WORK ITEM
Give the lines below again exactly, starting with the line that holds "brown calculator: 4 -> 3" and going on through the line that holds "white heart: 4 -> 3".

DATASET
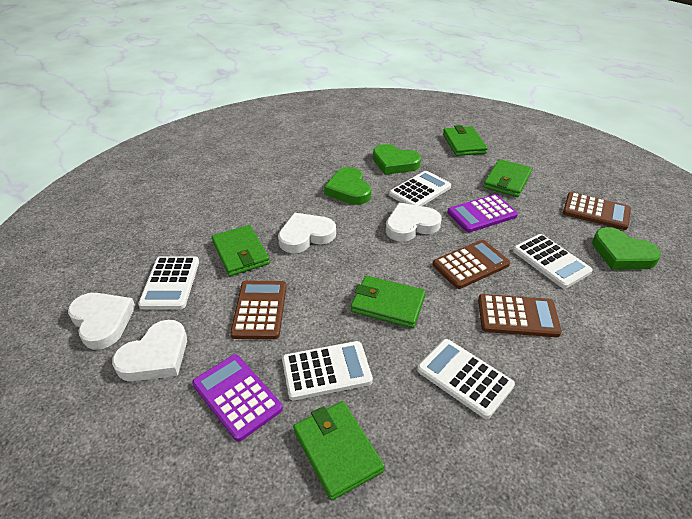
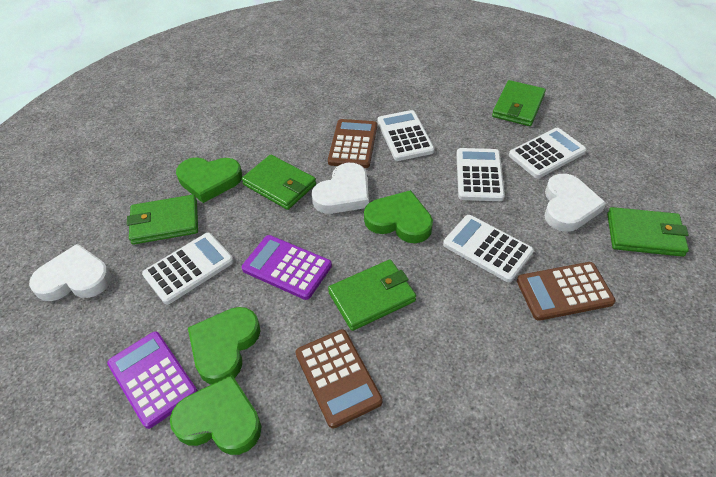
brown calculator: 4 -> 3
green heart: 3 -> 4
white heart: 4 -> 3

...

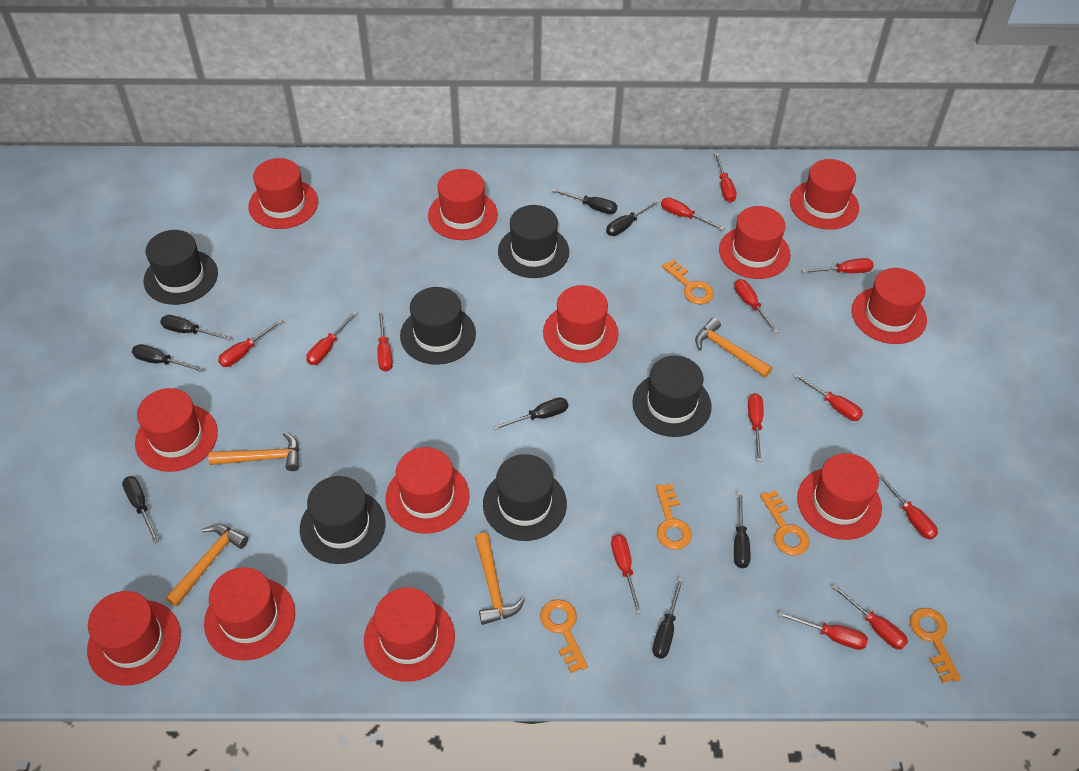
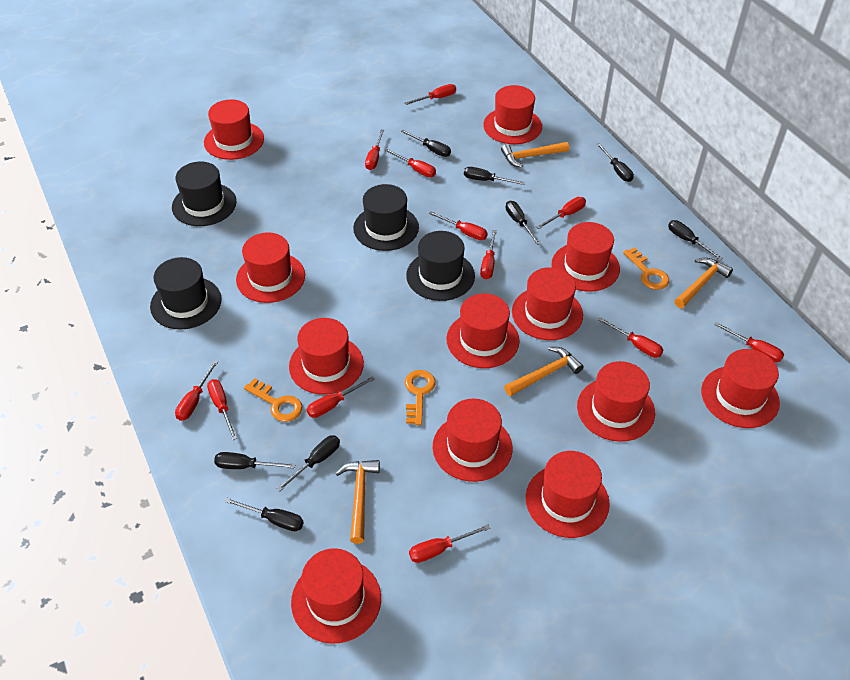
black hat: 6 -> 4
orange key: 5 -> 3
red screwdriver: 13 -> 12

OUTPUT OF THE EXERCISE
brown calculator: 4 -> 3
green heart: 3 -> 4
white heart: 4 -> 3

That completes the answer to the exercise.